*** Opening AVAILABLE RECORDS ***

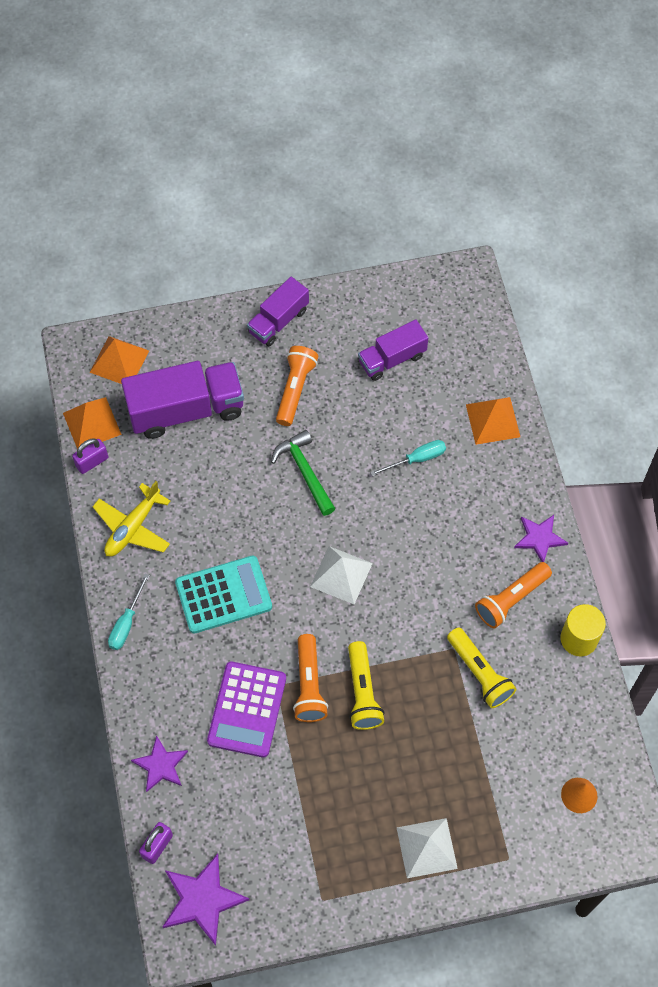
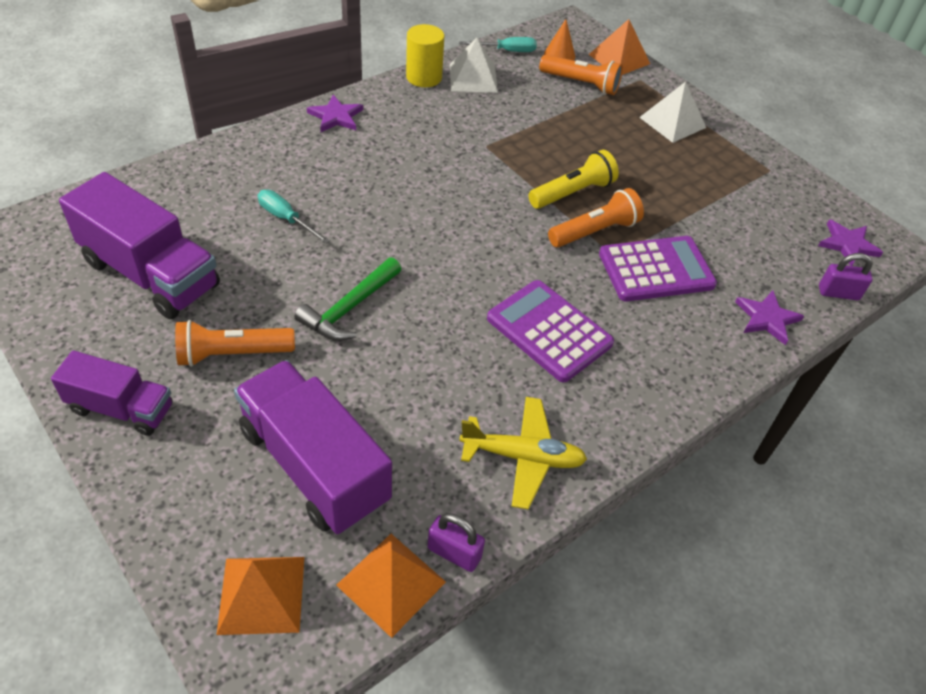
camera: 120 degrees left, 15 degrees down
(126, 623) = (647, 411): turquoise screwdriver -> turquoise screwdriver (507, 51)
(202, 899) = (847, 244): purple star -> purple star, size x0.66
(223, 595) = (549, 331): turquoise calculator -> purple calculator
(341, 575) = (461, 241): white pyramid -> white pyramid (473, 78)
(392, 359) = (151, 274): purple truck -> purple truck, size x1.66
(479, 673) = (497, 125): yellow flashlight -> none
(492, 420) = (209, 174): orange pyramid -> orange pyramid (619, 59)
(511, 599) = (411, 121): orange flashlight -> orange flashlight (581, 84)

*** Closing AVAILABLE RECORDS ***
*** Opening AVAILABLE RECORDS ***

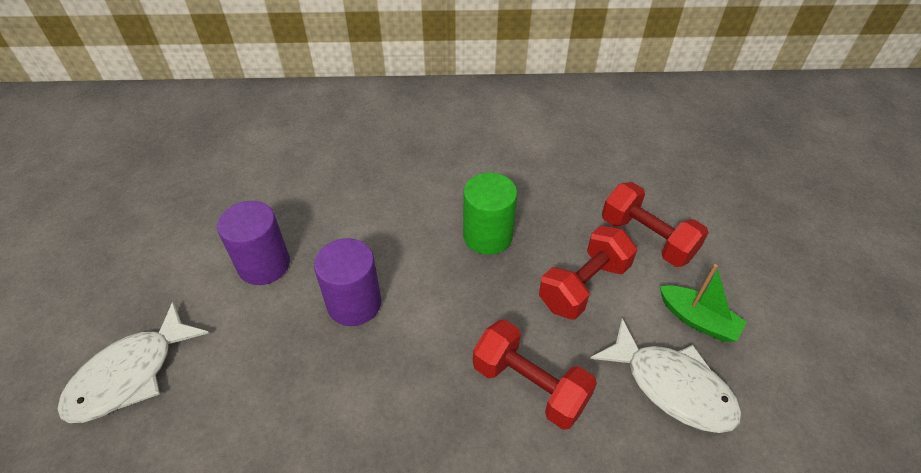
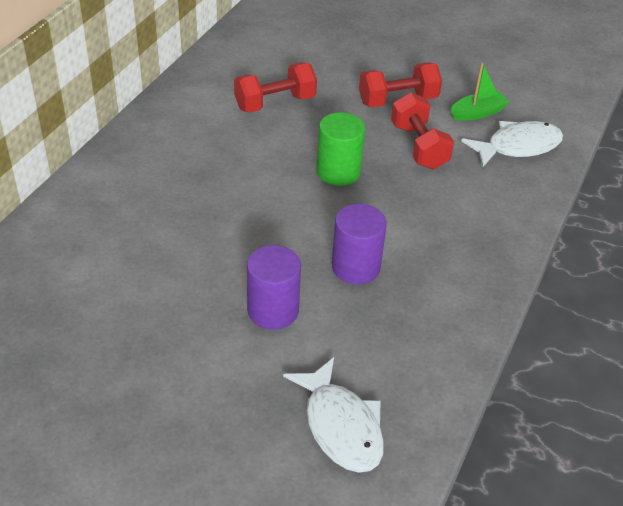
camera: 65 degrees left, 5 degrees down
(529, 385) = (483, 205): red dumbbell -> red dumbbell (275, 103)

*** Closing AVAILABLE RECORDS ***
*** Opening AVAILABLE RECORDS ***

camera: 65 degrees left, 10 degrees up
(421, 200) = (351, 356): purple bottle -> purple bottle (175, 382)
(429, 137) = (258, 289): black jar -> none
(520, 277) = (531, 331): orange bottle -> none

*** Closing AVAILABLE RECORDS ***

#### [ACTION ITEM]
Look above for the line holding "(421, 200) = (351, 356): purple". Print it and every line after it, exactly, through the line holding "(520, 277) = (531, 331): orange".

#### [ANSWER BOX]
(421, 200) = (351, 356): purple bottle -> purple bottle (175, 382)
(429, 137) = (258, 289): black jar -> none
(520, 277) = (531, 331): orange bottle -> none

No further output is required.